== Supplied records ==
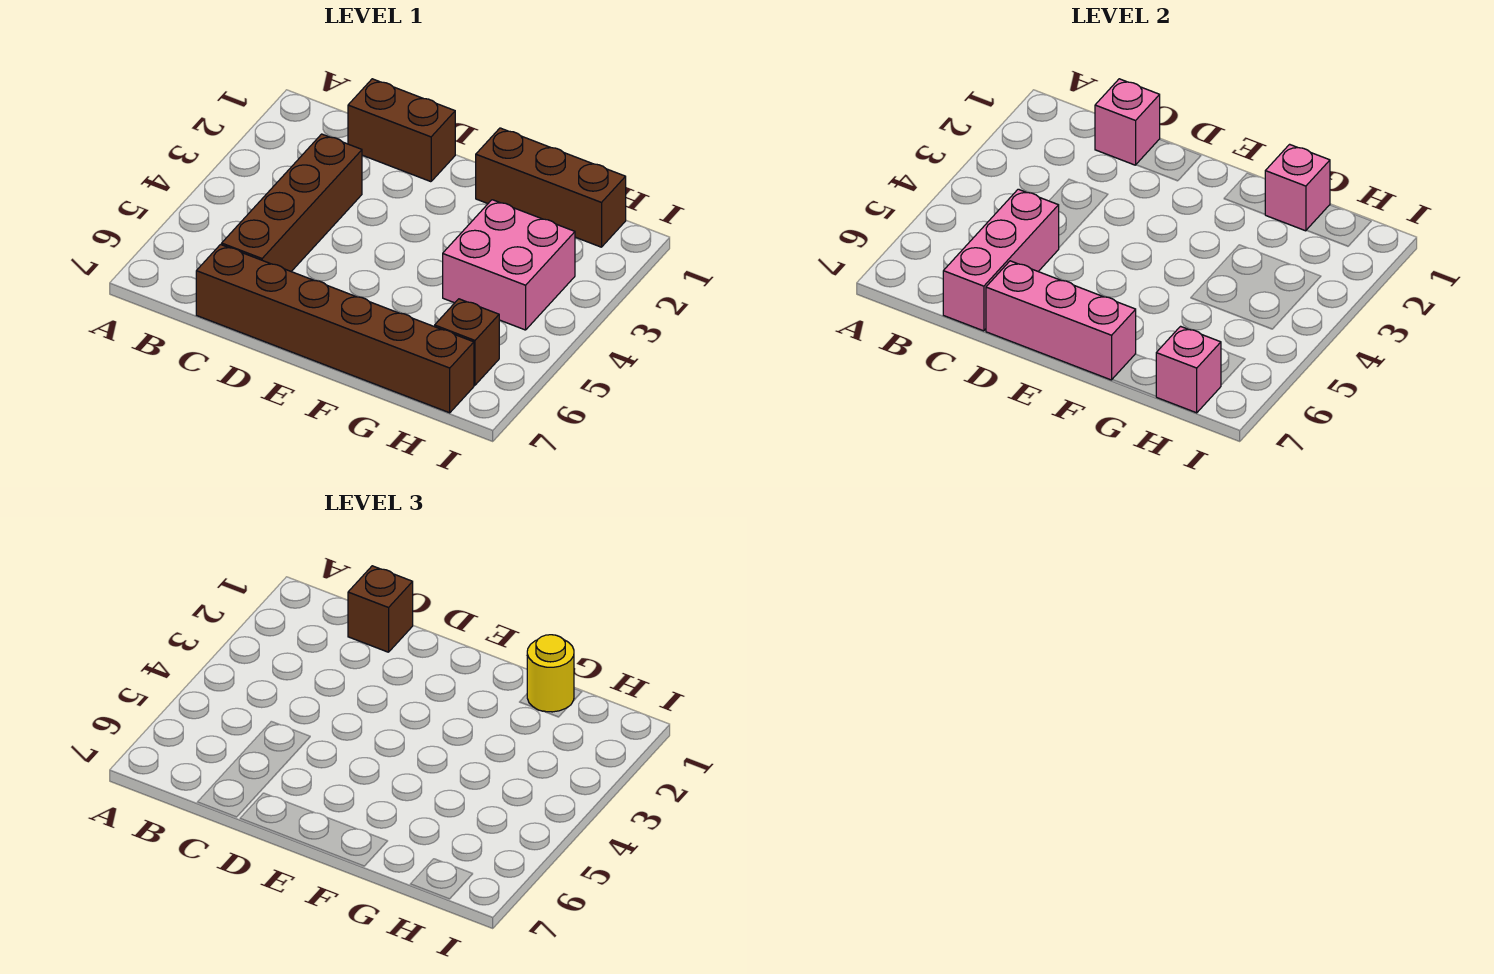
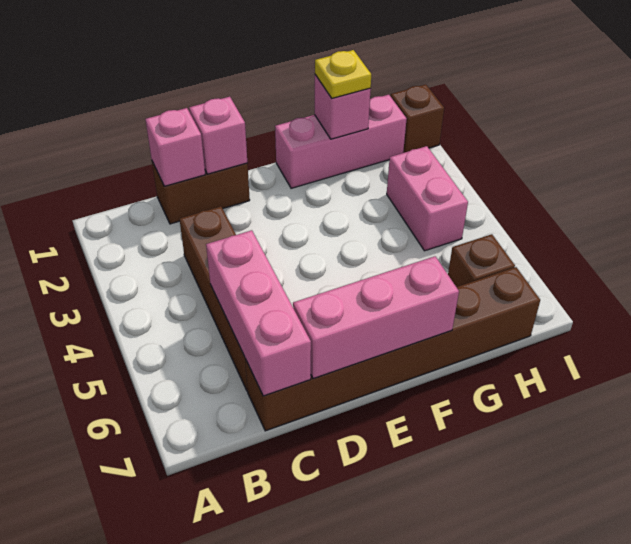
brown brick C1 level 3 -> brown brick I1 level 1
brown brick F1:H1 level 1 -> pink brick F1:H1 level 1
yellow round brick G1 level 3 -> yellow plate G1 level 3
pink brick G3:H4 level 1 -> pink brick H3:H4 level 1
pink brick H7 level 2 -> pink brick D1 level 2

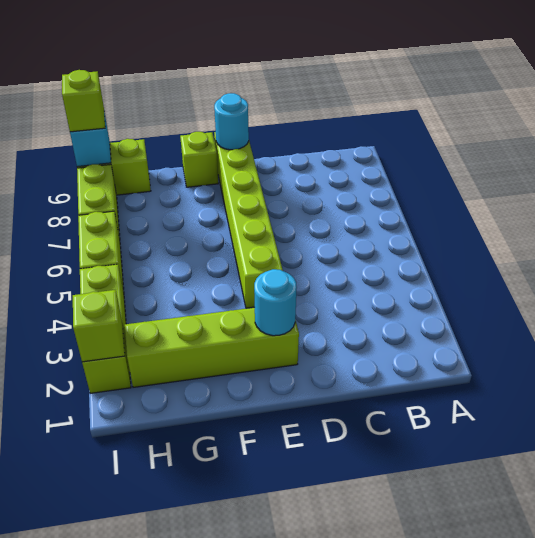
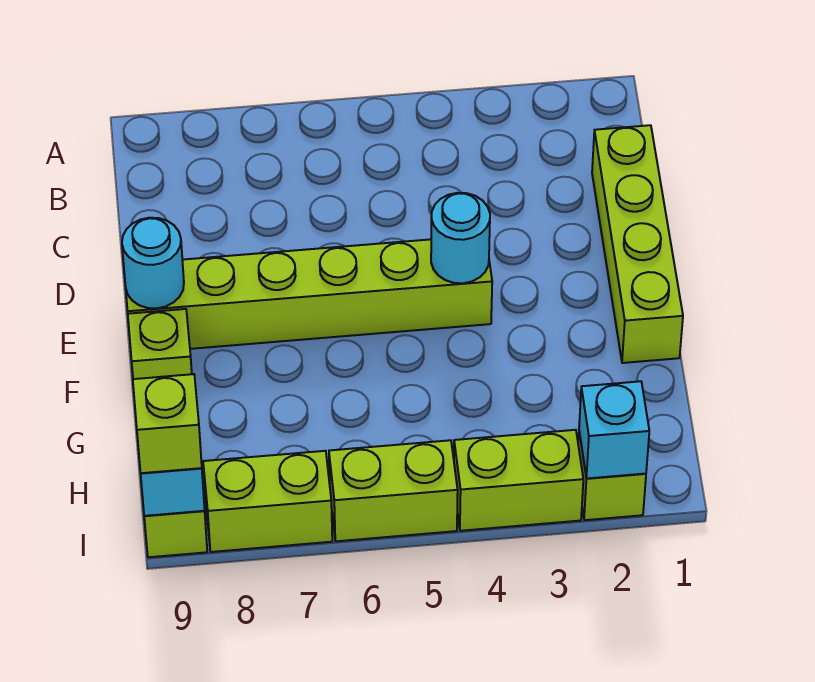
lime brick E2:H2 level 1 -> lime brick C1:F1 level 1
cyan round brick E2 level 2 -> cyan round brick E4 level 2
lime brick I2 level 2 -> cyan brick I2 level 2

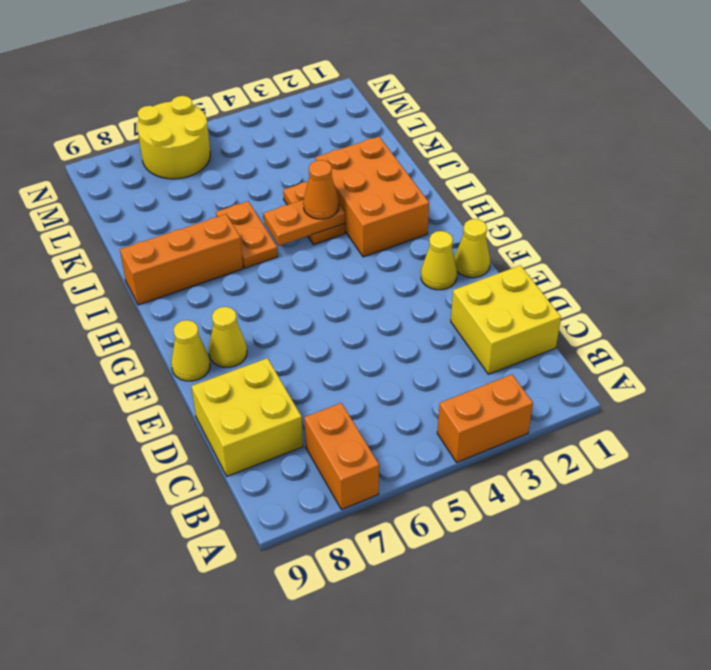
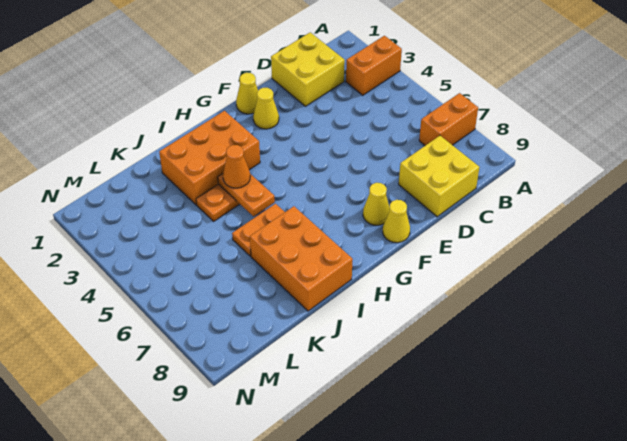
orange brick A3:A4 level 1 -> orange brick A3:B3 level 1
orange brick I7:I9 level 1 -> orange brick I7:J9 level 1
yellow round brick M6:N7 level 1 -> none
===
• Problem to work on:
Rewrite the data above exactly as given, but omit the images.

• Result of this task:
brown brick C1 level 3 -> brown brick I1 level 1
brown brick F1:H1 level 1 -> pink brick F1:H1 level 1
yellow round brick G1 level 3 -> yellow plate G1 level 3
pink brick G3:H4 level 1 -> pink brick H3:H4 level 1
pink brick H7 level 2 -> pink brick D1 level 2

lime brick E2:H2 level 1 -> lime brick C1:F1 level 1
cyan round brick E2 level 2 -> cyan round brick E4 level 2
lime brick I2 level 2 -> cyan brick I2 level 2

orange brick A3:A4 level 1 -> orange brick A3:B3 level 1
orange brick I7:I9 level 1 -> orange brick I7:J9 level 1
yellow round brick M6:N7 level 1 -> none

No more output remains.